Records supplied >>
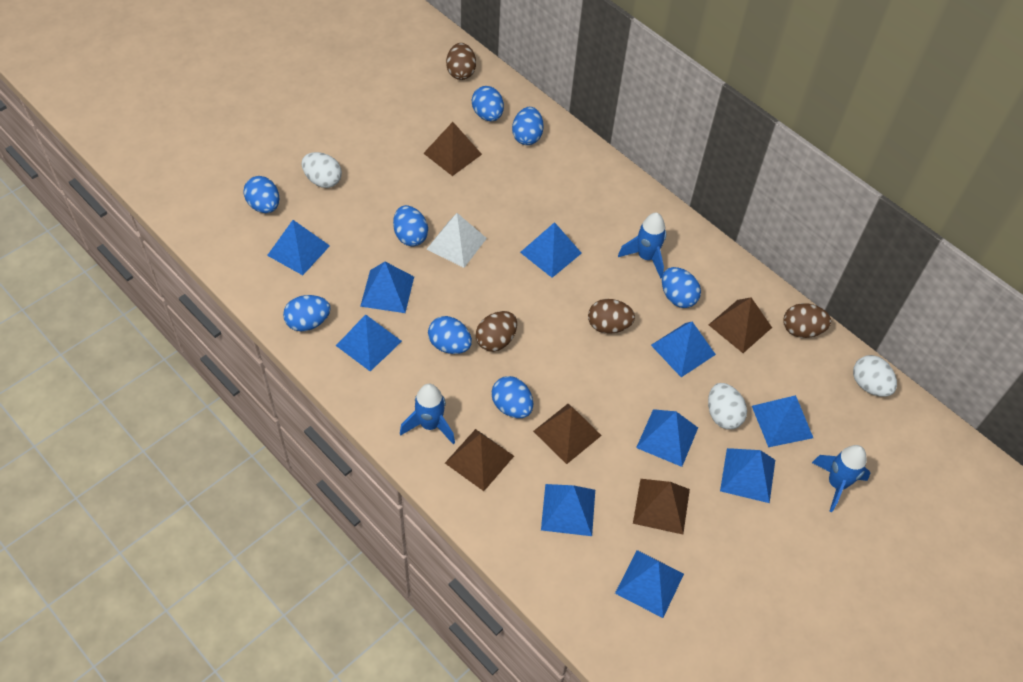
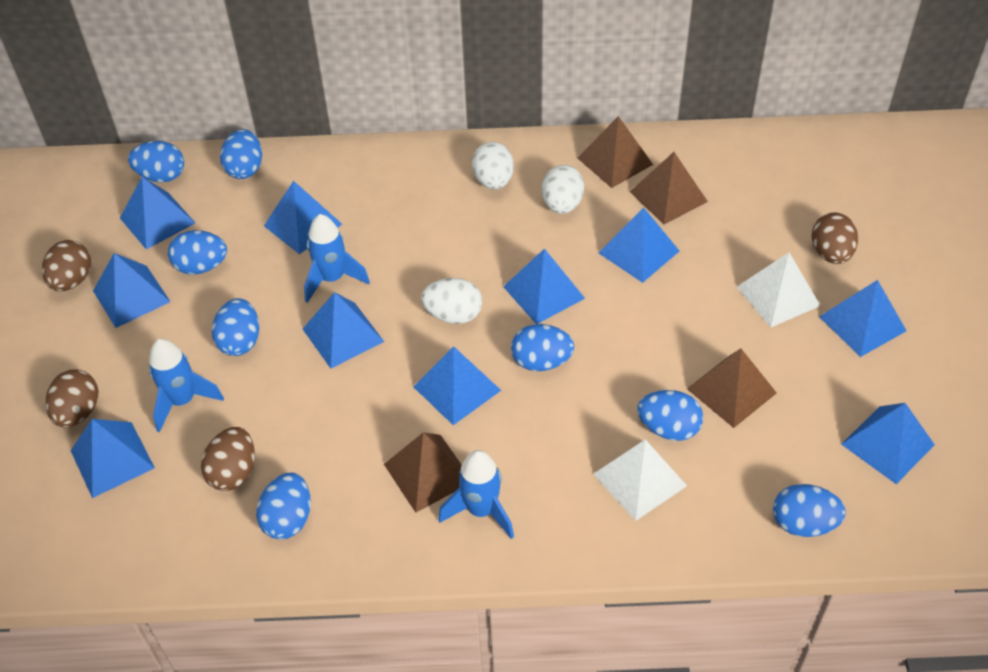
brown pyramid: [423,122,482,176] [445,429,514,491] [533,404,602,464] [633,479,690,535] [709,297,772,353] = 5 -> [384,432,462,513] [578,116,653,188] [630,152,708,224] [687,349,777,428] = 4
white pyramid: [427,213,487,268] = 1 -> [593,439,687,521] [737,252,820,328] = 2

---

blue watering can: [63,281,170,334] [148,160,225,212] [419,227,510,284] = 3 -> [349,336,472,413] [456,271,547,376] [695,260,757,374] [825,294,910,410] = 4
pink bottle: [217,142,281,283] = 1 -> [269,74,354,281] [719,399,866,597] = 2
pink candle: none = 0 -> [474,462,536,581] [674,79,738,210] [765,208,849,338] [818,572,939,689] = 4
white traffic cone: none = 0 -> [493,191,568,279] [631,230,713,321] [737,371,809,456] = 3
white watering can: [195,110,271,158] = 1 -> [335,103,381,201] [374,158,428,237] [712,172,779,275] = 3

What this task involves >> Using the entries above, give again exactly the lines from the line holding "blue watering can: [63,281,170,334]" through the line holding "white traffic cone: none". Include both end lines and nothing else.

Result of this exercise >>
blue watering can: [63,281,170,334] [148,160,225,212] [419,227,510,284] = 3 -> [349,336,472,413] [456,271,547,376] [695,260,757,374] [825,294,910,410] = 4
pink bottle: [217,142,281,283] = 1 -> [269,74,354,281] [719,399,866,597] = 2
pink candle: none = 0 -> [474,462,536,581] [674,79,738,210] [765,208,849,338] [818,572,939,689] = 4
white traffic cone: none = 0 -> [493,191,568,279] [631,230,713,321] [737,371,809,456] = 3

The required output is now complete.